Given information:
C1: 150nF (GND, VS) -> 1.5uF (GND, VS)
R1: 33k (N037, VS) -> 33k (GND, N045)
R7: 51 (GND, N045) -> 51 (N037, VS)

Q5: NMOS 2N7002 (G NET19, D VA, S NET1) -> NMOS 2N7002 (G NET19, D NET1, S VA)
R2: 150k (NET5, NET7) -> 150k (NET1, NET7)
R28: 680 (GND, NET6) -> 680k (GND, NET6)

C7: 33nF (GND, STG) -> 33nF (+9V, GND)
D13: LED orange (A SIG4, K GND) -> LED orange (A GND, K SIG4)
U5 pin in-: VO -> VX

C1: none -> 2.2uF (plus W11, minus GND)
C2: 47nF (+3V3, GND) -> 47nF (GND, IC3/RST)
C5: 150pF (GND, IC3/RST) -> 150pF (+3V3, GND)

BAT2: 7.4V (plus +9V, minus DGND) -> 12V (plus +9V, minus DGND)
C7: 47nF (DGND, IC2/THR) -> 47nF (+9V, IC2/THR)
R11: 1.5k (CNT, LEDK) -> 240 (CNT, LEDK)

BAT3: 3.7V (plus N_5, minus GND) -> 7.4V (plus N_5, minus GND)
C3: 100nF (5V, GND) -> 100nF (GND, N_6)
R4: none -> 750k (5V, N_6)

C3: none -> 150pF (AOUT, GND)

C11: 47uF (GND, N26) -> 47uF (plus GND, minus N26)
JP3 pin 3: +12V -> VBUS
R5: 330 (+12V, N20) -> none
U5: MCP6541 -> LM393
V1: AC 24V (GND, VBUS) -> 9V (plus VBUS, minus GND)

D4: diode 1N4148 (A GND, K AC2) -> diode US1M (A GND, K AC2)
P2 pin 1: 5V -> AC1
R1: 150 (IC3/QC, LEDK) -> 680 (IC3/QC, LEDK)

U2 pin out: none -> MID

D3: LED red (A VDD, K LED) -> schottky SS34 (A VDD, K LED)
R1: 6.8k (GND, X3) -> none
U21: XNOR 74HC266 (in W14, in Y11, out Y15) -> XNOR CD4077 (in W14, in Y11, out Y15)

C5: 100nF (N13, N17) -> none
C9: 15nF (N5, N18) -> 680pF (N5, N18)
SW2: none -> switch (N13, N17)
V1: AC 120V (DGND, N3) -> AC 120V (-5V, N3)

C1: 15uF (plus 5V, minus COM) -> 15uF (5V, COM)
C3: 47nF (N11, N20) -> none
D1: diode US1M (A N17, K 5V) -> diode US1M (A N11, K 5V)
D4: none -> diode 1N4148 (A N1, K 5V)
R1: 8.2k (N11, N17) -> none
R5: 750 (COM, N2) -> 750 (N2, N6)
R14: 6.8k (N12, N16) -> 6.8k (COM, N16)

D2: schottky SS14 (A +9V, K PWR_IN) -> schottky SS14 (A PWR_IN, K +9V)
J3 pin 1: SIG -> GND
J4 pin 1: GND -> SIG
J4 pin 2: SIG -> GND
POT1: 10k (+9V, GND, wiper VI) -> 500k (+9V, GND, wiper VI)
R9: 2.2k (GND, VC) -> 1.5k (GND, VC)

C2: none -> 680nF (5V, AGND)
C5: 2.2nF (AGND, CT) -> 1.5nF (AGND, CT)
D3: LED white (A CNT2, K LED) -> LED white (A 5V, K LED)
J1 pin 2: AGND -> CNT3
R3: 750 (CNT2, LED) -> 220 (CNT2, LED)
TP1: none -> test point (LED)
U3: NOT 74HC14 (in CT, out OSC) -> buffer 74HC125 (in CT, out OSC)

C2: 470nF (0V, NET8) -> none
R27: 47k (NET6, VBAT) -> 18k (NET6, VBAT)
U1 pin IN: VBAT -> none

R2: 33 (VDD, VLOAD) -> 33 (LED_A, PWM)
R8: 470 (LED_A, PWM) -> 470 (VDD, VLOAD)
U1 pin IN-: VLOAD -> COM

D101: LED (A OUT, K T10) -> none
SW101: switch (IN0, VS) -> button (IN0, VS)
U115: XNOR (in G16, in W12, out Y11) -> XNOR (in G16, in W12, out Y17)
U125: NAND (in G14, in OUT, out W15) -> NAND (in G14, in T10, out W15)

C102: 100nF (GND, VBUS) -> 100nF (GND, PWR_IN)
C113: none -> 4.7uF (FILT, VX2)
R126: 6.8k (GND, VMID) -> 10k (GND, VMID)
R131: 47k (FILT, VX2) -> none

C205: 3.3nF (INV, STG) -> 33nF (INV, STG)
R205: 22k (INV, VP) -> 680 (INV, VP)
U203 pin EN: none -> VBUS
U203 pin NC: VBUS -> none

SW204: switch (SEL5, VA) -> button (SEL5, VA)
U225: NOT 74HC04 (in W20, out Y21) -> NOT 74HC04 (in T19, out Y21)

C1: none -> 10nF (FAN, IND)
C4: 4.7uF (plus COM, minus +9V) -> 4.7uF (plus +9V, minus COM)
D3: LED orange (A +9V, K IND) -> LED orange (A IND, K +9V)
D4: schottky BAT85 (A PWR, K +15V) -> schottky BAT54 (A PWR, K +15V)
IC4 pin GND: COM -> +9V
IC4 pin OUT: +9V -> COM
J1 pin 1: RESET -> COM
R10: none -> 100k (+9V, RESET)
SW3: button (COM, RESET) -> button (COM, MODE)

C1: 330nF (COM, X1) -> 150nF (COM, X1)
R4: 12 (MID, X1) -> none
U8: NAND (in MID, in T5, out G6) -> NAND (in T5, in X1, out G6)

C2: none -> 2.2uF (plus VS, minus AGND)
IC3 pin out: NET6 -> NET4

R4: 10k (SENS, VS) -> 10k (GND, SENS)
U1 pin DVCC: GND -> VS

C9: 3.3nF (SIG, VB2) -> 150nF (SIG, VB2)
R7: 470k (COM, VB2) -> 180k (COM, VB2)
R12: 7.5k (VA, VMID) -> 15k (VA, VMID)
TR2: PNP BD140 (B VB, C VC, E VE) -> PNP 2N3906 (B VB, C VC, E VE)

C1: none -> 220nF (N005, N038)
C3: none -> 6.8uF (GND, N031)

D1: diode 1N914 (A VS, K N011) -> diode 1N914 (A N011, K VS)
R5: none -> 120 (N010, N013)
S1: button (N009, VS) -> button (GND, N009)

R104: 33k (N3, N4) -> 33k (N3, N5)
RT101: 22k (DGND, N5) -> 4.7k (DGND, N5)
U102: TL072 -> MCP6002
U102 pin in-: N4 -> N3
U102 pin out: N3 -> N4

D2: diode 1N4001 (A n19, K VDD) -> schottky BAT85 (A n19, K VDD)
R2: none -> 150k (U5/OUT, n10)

What this task involves: Look over the material above and report how many of its lines have the string "DGND" in them, nothing more.

Result of this exercise: 4